SET TASK
Pick out every line in the data below that contains the word "center" and copy each of those lines in full.

MATERIAL FOR THIS TASK
## Start

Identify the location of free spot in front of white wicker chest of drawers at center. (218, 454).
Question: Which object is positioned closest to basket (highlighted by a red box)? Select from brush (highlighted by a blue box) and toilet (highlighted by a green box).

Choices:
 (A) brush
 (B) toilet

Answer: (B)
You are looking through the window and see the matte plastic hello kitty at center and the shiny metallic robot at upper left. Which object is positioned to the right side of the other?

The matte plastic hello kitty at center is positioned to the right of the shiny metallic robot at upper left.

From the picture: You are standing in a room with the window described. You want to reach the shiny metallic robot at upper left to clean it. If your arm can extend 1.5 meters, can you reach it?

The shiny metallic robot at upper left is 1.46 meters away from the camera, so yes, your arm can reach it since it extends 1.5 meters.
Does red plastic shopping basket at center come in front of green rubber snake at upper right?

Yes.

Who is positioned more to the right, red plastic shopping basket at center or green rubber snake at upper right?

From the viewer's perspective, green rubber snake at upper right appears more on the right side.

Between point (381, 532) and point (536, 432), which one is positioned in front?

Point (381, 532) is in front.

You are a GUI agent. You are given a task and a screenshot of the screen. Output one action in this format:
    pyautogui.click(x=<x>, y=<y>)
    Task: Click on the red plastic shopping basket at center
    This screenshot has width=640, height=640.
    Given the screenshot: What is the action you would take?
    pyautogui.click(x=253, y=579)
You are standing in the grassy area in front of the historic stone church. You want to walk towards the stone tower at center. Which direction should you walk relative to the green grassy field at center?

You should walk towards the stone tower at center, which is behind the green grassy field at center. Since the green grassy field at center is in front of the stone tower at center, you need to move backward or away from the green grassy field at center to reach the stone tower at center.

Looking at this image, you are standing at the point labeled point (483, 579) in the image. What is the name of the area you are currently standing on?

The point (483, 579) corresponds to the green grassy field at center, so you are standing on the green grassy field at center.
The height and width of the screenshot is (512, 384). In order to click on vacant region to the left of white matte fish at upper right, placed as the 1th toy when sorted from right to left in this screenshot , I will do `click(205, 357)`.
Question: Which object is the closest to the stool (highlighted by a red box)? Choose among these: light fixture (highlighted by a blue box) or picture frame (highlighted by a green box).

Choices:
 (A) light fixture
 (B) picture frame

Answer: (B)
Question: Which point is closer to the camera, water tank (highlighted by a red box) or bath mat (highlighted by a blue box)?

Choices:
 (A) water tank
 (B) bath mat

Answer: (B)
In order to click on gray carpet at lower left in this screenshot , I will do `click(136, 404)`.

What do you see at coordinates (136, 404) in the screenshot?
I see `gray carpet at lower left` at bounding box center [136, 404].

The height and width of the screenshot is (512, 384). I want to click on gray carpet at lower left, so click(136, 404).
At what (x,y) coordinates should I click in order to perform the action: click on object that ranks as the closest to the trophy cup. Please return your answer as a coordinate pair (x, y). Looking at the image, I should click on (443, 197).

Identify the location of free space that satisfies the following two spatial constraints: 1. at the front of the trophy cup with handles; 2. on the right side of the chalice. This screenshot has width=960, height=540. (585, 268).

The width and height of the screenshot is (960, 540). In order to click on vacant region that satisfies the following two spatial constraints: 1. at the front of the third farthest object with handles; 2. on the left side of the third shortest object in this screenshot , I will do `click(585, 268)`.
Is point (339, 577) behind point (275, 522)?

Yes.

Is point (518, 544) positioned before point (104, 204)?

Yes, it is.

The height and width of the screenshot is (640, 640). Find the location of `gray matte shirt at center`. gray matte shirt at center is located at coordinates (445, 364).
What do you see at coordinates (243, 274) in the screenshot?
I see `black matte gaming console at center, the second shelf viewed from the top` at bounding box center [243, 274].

## End

SOLUTION
Identify the location of free spot in front of white wicker chest of drawers at center. (218, 454).
You are looking through the window and see the matte plastic hello kitty at center and the shiny metallic robot at upper left. Which object is positioned to the right side of the other?
The matte plastic hello kitty at center is positioned to the right of the shiny metallic robot at upper left.
Does red plastic shopping basket at center come in front of green rubber snake at upper right?
Who is positioned more to the right, red plastic shopping basket at center or green rubber snake at upper right?
    Task: Click on the red plastic shopping basket at center
You are standing in the grassy area in front of the historic stone church. You want to walk towards the stone tower at center. Which direction should you walk relative to the green grassy field at center?
You should walk towards the stone tower at center, which is behind the green grassy field at center. Since the green grassy field at center is in front of the stone tower at center, you need to move backward or away from the green grassy field at center to reach the stone tower at center.
The point (483, 579) corresponds to the green grassy field at center, so you are standing on the green grassy field at center.
I see `gray carpet at lower left` at bounding box center [136, 404].
The height and width of the screenshot is (640, 640). Find the location of `gray matte shirt at center`. gray matte shirt at center is located at coordinates (445, 364).
I see `black matte gaming console at center, the second shelf viewed from the top` at bounding box center [243, 274].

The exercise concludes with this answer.